[Start of Attachment]
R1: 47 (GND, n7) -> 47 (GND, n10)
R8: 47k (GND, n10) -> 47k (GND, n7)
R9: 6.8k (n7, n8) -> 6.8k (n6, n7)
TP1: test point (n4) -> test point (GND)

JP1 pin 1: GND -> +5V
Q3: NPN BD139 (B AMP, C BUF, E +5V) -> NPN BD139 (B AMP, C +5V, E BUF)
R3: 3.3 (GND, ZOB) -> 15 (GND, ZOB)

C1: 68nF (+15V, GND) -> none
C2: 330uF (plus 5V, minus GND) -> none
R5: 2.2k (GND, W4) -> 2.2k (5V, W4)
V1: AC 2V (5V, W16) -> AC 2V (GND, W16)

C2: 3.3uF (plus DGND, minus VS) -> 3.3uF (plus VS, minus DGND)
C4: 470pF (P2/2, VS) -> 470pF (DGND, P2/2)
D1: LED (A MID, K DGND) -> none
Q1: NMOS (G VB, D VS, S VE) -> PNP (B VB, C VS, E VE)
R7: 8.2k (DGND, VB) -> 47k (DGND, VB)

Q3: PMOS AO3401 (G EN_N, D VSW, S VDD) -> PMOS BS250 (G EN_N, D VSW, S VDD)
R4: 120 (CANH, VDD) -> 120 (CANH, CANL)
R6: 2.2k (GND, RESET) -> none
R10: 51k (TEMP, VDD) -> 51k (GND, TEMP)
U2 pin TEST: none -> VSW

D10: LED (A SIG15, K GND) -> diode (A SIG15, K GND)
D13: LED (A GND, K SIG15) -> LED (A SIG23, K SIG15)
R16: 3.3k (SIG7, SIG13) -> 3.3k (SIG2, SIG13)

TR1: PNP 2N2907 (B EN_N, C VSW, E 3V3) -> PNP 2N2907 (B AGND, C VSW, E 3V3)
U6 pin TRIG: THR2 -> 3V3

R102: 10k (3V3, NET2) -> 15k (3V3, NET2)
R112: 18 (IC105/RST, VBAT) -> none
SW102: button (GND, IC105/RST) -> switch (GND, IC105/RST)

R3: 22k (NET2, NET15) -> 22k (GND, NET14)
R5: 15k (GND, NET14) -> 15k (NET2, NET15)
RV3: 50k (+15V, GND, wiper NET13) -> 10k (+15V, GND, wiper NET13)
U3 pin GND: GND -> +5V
[End of Attachment]
Retyping the data above exactly and in full is the task.

R1: 47 (GND, n7) -> 47 (GND, n10)
R8: 47k (GND, n10) -> 47k (GND, n7)
R9: 6.8k (n7, n8) -> 6.8k (n6, n7)
TP1: test point (n4) -> test point (GND)

JP1 pin 1: GND -> +5V
Q3: NPN BD139 (B AMP, C BUF, E +5V) -> NPN BD139 (B AMP, C +5V, E BUF)
R3: 3.3 (GND, ZOB) -> 15 (GND, ZOB)

C1: 68nF (+15V, GND) -> none
C2: 330uF (plus 5V, minus GND) -> none
R5: 2.2k (GND, W4) -> 2.2k (5V, W4)
V1: AC 2V (5V, W16) -> AC 2V (GND, W16)

C2: 3.3uF (plus DGND, minus VS) -> 3.3uF (plus VS, minus DGND)
C4: 470pF (P2/2, VS) -> 470pF (DGND, P2/2)
D1: LED (A MID, K DGND) -> none
Q1: NMOS (G VB, D VS, S VE) -> PNP (B VB, C VS, E VE)
R7: 8.2k (DGND, VB) -> 47k (DGND, VB)

Q3: PMOS AO3401 (G EN_N, D VSW, S VDD) -> PMOS BS250 (G EN_N, D VSW, S VDD)
R4: 120 (CANH, VDD) -> 120 (CANH, CANL)
R6: 2.2k (GND, RESET) -> none
R10: 51k (TEMP, VDD) -> 51k (GND, TEMP)
U2 pin TEST: none -> VSW

D10: LED (A SIG15, K GND) -> diode (A SIG15, K GND)
D13: LED (A GND, K SIG15) -> LED (A SIG23, K SIG15)
R16: 3.3k (SIG7, SIG13) -> 3.3k (SIG2, SIG13)

TR1: PNP 2N2907 (B EN_N, C VSW, E 3V3) -> PNP 2N2907 (B AGND, C VSW, E 3V3)
U6 pin TRIG: THR2 -> 3V3

R102: 10k (3V3, NET2) -> 15k (3V3, NET2)
R112: 18 (IC105/RST, VBAT) -> none
SW102: button (GND, IC105/RST) -> switch (GND, IC105/RST)

R3: 22k (NET2, NET15) -> 22k (GND, NET14)
R5: 15k (GND, NET14) -> 15k (NET2, NET15)
RV3: 50k (+15V, GND, wiper NET13) -> 10k (+15V, GND, wiper NET13)
U3 pin GND: GND -> +5V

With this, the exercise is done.